*** DATA Section Begins ***

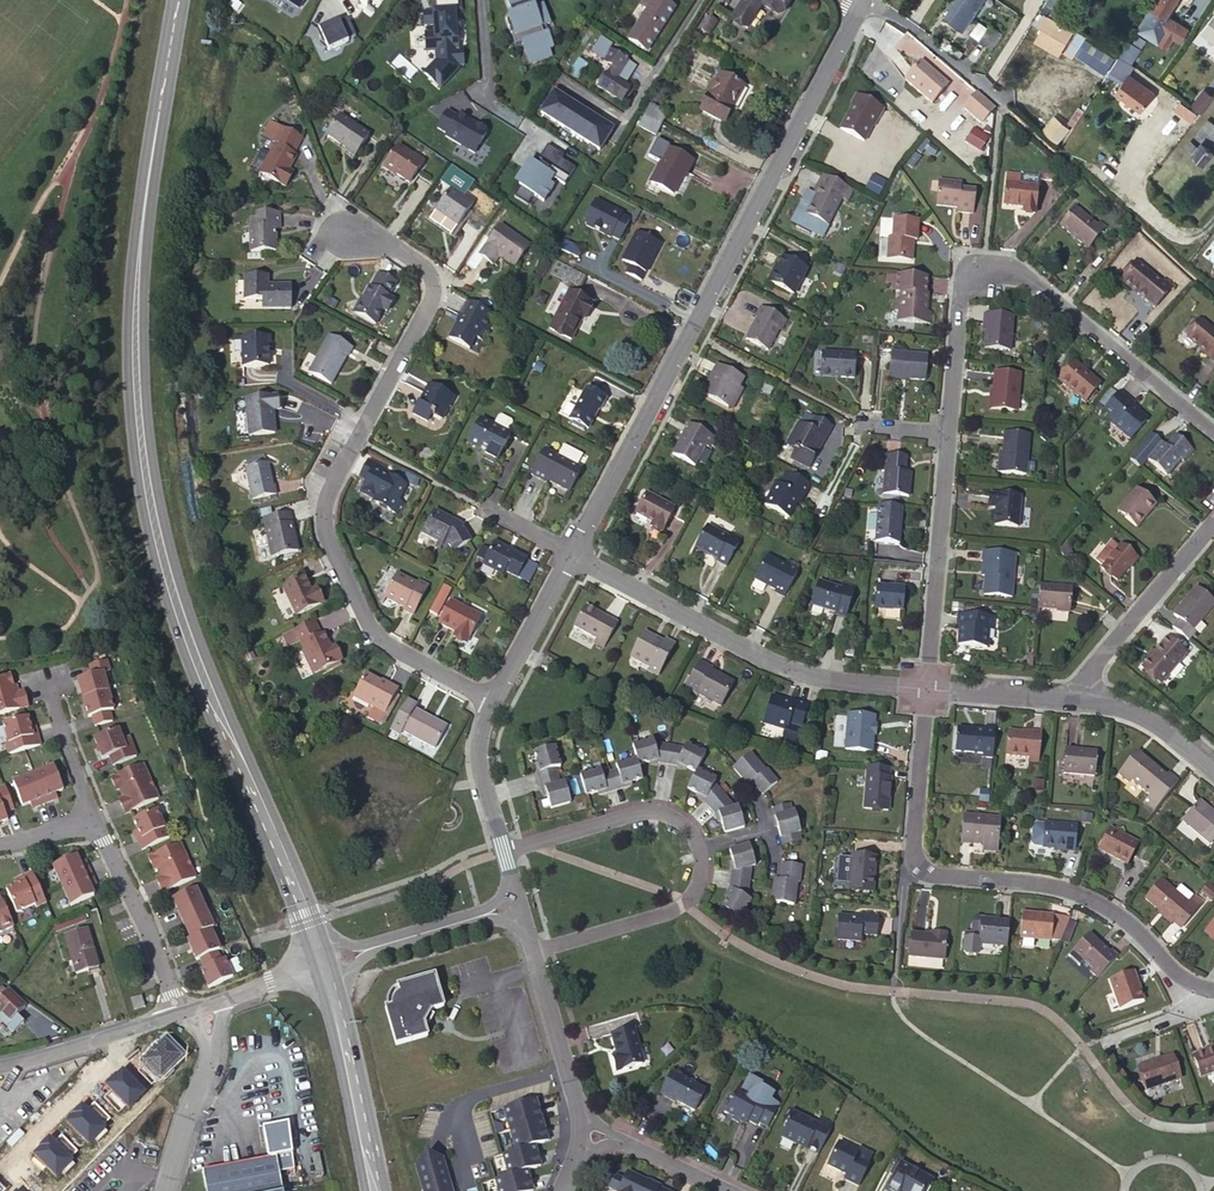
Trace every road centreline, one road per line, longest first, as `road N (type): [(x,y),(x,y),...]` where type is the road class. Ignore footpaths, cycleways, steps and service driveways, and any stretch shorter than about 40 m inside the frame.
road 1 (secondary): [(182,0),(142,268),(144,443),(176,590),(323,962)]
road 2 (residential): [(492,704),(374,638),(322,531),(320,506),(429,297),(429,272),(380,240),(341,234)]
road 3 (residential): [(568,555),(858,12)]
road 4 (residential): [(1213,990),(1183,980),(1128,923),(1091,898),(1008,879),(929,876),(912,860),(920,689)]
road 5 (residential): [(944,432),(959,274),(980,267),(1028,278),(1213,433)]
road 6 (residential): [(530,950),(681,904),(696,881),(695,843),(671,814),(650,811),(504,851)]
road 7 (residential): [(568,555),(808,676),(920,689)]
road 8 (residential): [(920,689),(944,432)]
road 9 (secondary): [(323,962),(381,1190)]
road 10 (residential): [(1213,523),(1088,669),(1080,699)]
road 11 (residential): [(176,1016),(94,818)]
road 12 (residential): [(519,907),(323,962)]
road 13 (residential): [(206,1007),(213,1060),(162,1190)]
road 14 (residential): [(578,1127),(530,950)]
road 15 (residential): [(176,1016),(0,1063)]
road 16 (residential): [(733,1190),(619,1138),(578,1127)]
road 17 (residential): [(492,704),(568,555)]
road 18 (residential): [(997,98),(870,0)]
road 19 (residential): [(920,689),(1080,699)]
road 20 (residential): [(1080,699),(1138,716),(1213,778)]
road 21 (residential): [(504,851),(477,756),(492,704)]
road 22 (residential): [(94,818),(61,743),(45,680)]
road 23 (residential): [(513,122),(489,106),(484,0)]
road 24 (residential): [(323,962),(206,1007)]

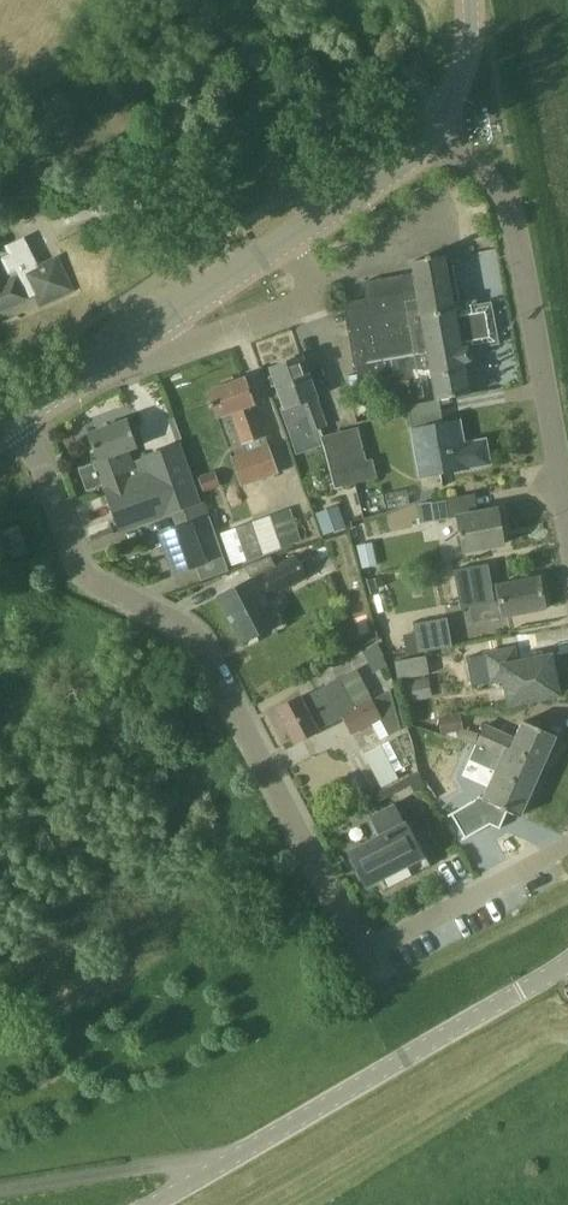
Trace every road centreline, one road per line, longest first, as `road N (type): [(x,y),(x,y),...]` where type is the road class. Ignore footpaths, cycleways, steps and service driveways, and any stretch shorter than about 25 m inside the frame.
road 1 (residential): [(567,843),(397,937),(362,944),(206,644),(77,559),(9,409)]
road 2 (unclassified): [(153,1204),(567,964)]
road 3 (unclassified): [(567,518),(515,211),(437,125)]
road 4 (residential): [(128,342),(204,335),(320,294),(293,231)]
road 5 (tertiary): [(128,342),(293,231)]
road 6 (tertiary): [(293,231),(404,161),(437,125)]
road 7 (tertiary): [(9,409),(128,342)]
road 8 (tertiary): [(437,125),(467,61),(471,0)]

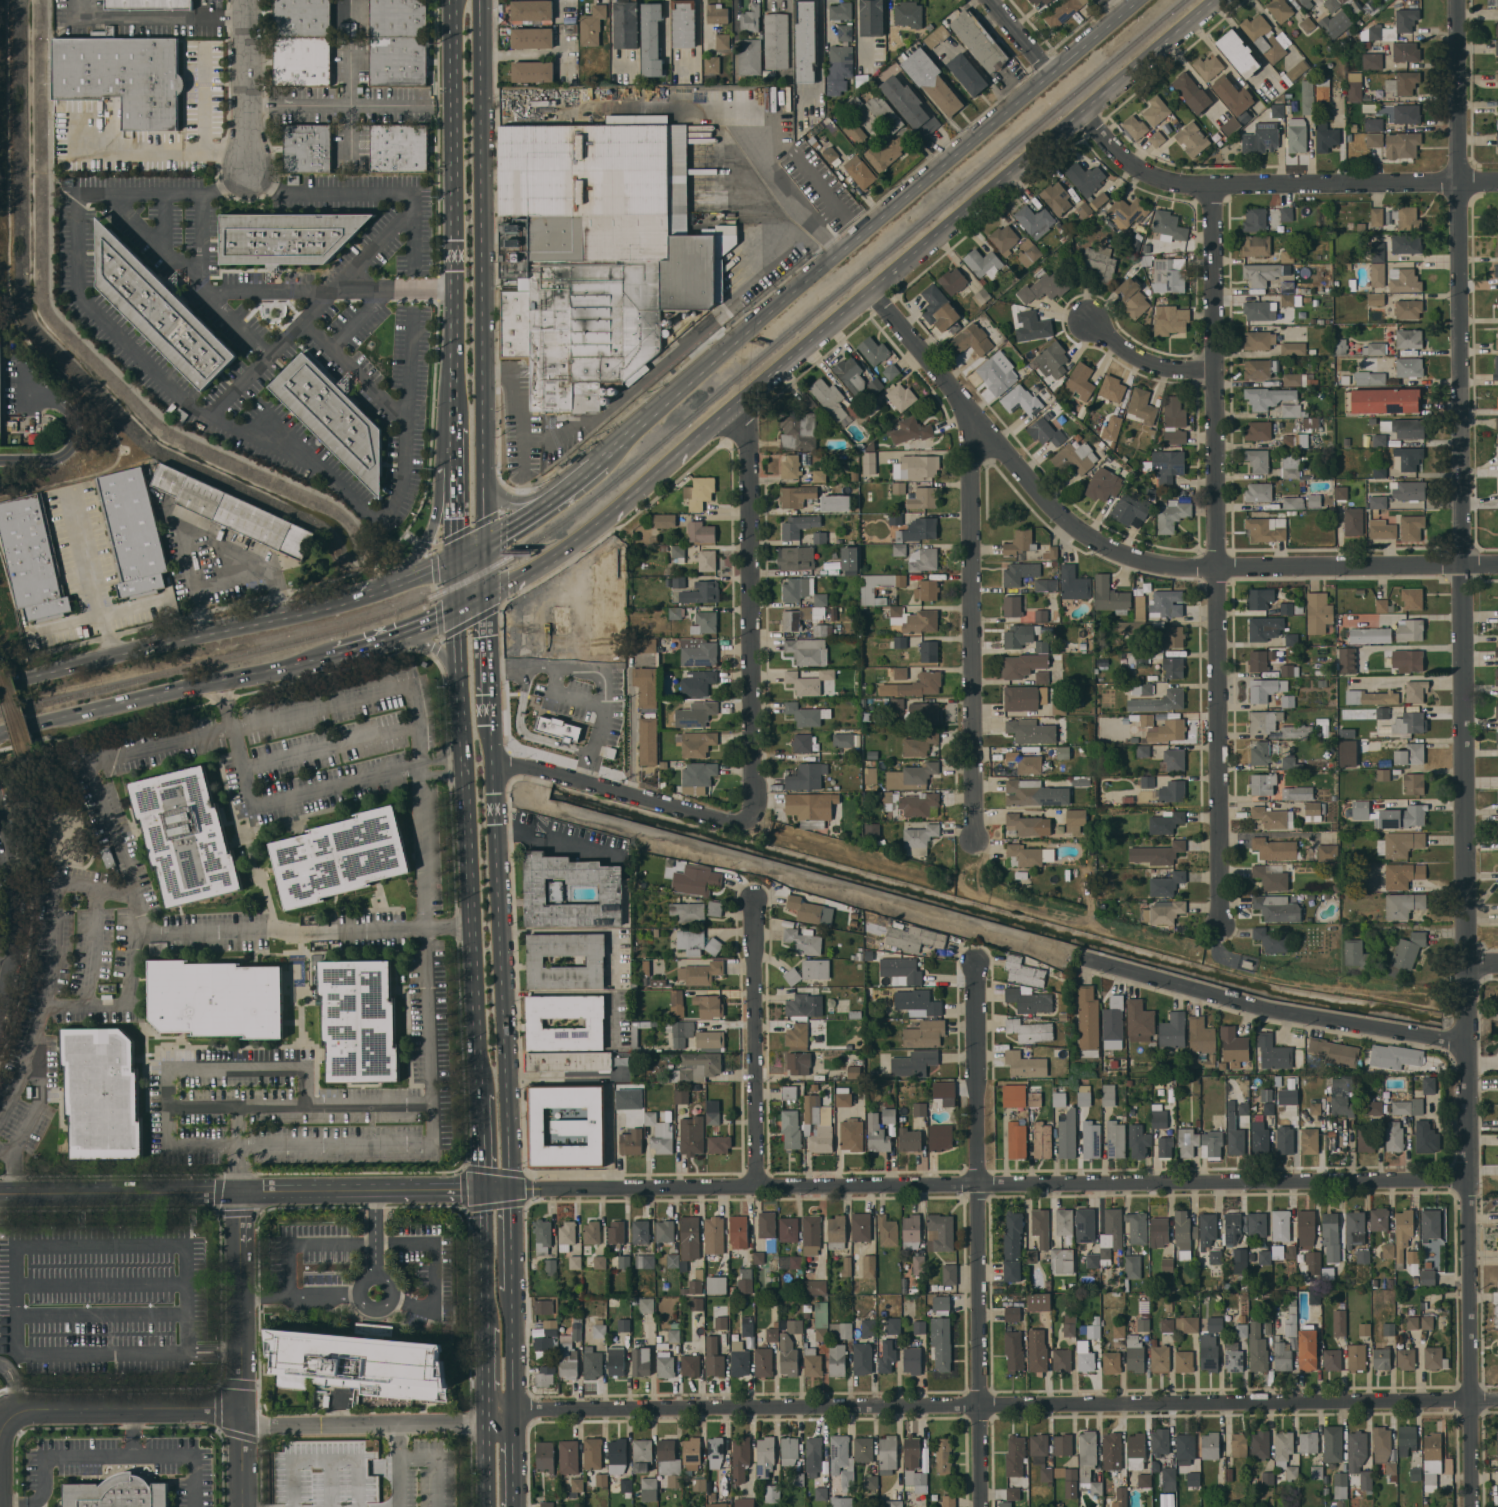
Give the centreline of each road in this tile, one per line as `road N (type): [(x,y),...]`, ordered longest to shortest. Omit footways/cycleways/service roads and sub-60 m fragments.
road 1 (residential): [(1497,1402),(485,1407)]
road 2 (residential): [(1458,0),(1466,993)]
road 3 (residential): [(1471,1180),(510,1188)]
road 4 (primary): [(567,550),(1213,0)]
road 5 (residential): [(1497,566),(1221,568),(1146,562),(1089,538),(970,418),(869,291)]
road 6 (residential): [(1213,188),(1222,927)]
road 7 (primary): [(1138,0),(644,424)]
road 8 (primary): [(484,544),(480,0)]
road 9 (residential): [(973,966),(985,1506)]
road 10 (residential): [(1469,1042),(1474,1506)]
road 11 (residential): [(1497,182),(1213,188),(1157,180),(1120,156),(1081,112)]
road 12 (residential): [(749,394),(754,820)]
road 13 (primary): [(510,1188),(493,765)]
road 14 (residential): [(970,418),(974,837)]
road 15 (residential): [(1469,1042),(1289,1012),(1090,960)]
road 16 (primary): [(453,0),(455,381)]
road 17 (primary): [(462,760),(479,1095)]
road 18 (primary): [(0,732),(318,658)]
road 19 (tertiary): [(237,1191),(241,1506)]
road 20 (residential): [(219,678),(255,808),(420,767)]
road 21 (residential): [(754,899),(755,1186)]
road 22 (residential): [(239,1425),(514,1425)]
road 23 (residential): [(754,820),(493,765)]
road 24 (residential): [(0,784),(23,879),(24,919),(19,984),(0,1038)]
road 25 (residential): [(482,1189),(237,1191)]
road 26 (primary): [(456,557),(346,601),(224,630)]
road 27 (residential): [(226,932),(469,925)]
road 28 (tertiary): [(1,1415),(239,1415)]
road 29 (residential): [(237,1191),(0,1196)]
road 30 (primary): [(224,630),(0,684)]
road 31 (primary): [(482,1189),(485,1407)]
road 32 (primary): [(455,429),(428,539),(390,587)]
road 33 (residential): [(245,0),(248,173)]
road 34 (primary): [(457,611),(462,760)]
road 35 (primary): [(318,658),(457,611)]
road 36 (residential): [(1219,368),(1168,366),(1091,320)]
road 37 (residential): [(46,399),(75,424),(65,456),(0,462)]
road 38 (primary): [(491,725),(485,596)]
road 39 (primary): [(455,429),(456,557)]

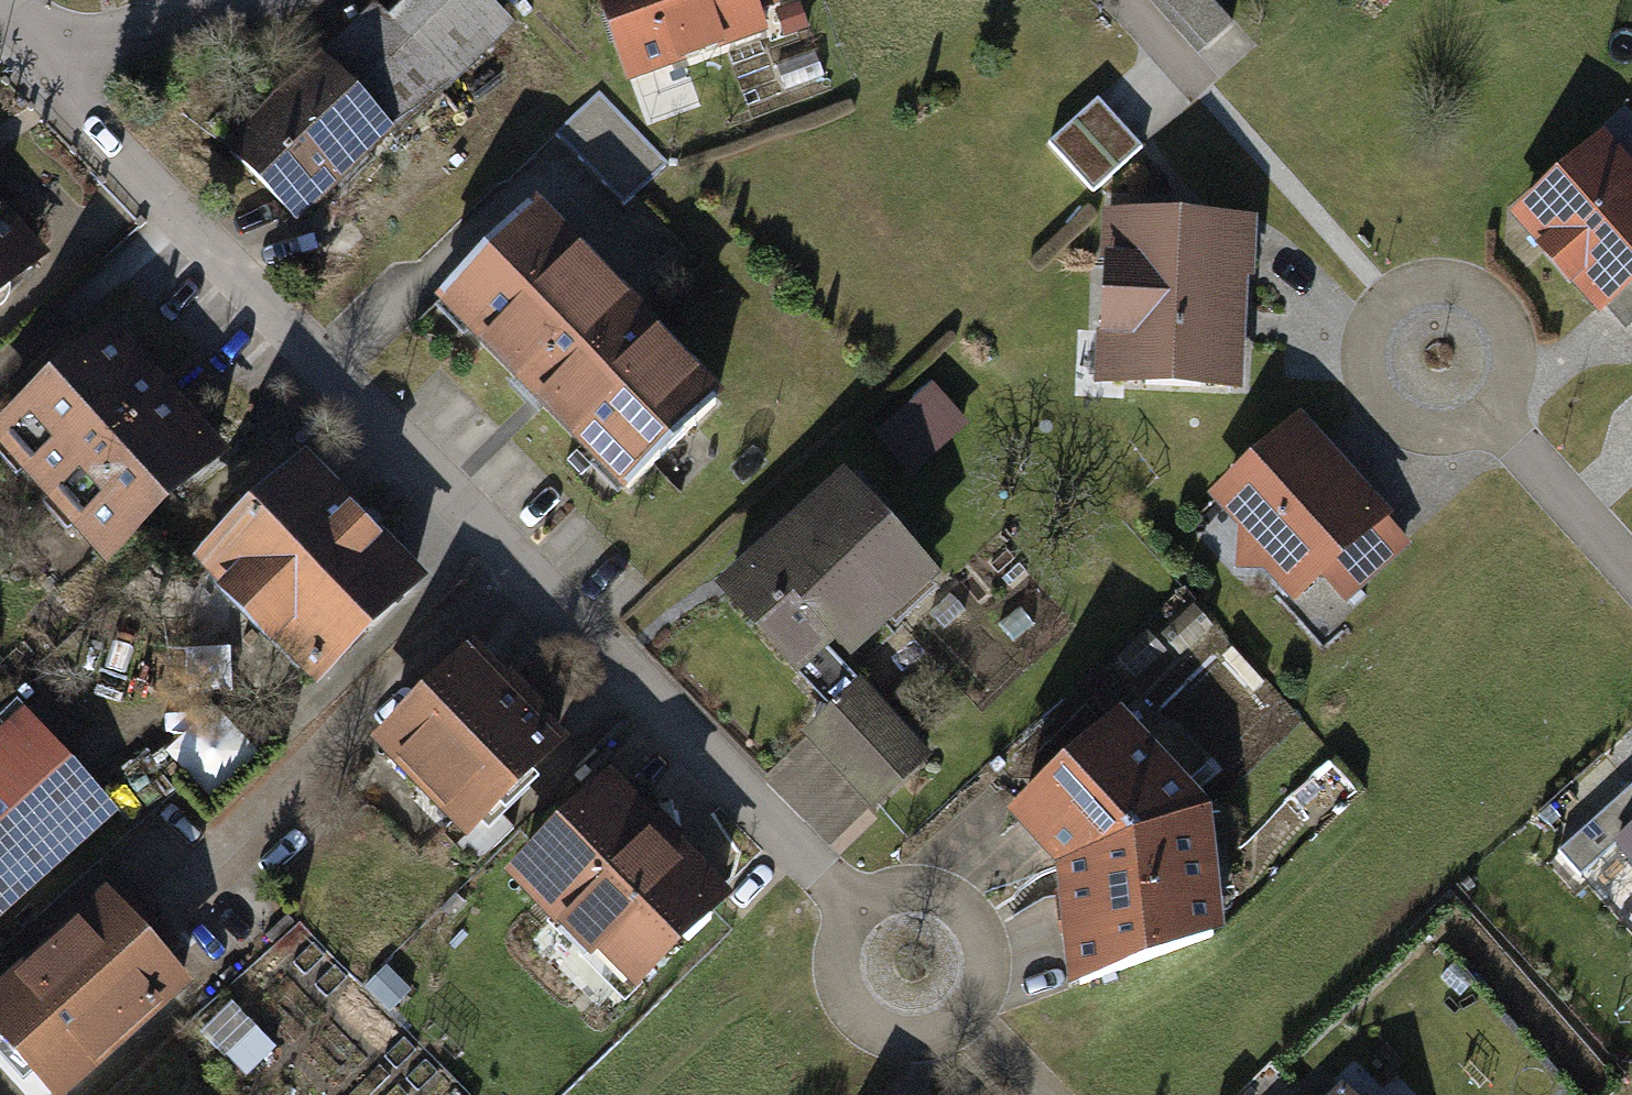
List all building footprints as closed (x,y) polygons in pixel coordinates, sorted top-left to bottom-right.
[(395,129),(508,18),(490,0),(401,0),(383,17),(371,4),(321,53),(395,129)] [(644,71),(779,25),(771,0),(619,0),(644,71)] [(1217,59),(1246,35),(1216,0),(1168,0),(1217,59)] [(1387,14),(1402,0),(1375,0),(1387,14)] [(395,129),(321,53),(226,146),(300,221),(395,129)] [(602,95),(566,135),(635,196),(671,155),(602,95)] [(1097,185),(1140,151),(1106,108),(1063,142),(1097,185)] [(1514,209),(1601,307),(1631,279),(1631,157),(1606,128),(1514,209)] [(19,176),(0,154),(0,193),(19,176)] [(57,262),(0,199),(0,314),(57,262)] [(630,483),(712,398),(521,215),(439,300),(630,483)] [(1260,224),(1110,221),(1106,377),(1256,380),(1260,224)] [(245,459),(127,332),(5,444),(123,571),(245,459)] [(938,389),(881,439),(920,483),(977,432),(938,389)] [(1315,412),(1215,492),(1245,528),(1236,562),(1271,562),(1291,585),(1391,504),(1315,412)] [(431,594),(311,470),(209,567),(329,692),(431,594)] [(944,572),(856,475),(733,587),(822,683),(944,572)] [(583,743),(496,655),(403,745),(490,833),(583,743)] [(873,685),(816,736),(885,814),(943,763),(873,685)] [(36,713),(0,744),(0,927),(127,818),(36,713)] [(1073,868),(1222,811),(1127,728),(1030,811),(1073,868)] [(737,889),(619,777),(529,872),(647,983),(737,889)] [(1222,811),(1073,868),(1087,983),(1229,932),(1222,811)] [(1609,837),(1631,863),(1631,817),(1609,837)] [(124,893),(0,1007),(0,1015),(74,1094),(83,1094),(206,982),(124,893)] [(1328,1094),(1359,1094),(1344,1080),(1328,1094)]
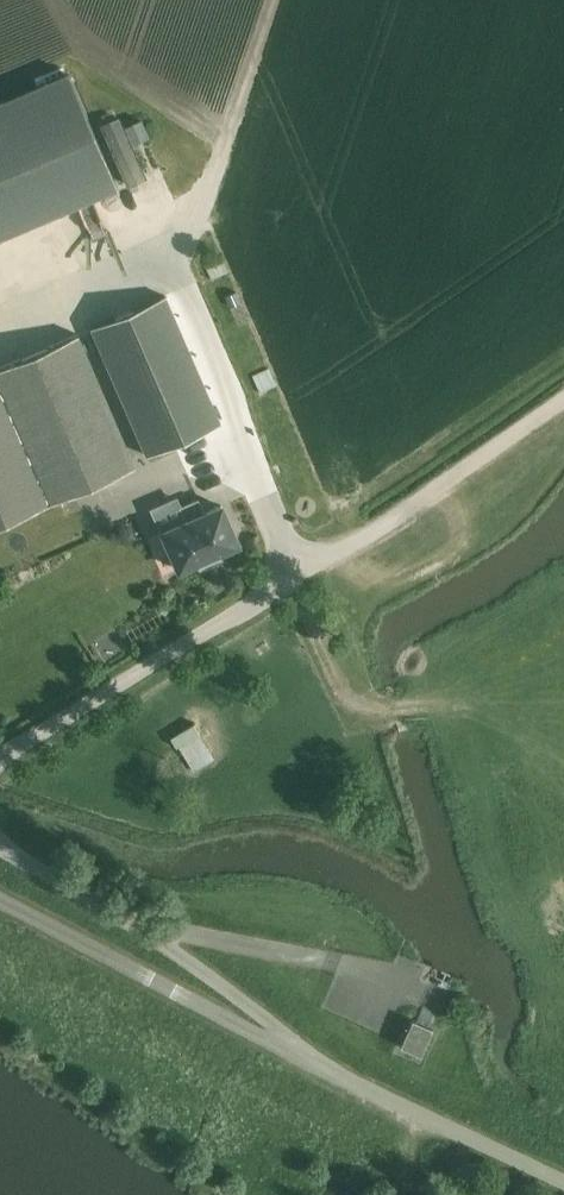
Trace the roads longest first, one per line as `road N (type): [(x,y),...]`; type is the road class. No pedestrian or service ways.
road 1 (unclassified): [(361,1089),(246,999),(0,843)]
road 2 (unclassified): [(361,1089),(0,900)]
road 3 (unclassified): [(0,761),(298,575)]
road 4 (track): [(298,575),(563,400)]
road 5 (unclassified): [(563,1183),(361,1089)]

*** DATA Section Ends ***

## TASK TO CARRY OUT
In the listing above, find the line with "Trace the roads" and set down that line and all after it exactly, through the final line.

## RESULT OF THE TASK
Trace the roads longest first, one per line as `road N (type): [(x,y),...]`; type is the road class. No pedestrian or service ways.
road 1 (unclassified): [(361,1089),(246,999),(0,843)]
road 2 (unclassified): [(361,1089),(0,900)]
road 3 (unclassified): [(0,761),(298,575)]
road 4 (track): [(298,575),(563,400)]
road 5 (unclassified): [(563,1183),(361,1089)]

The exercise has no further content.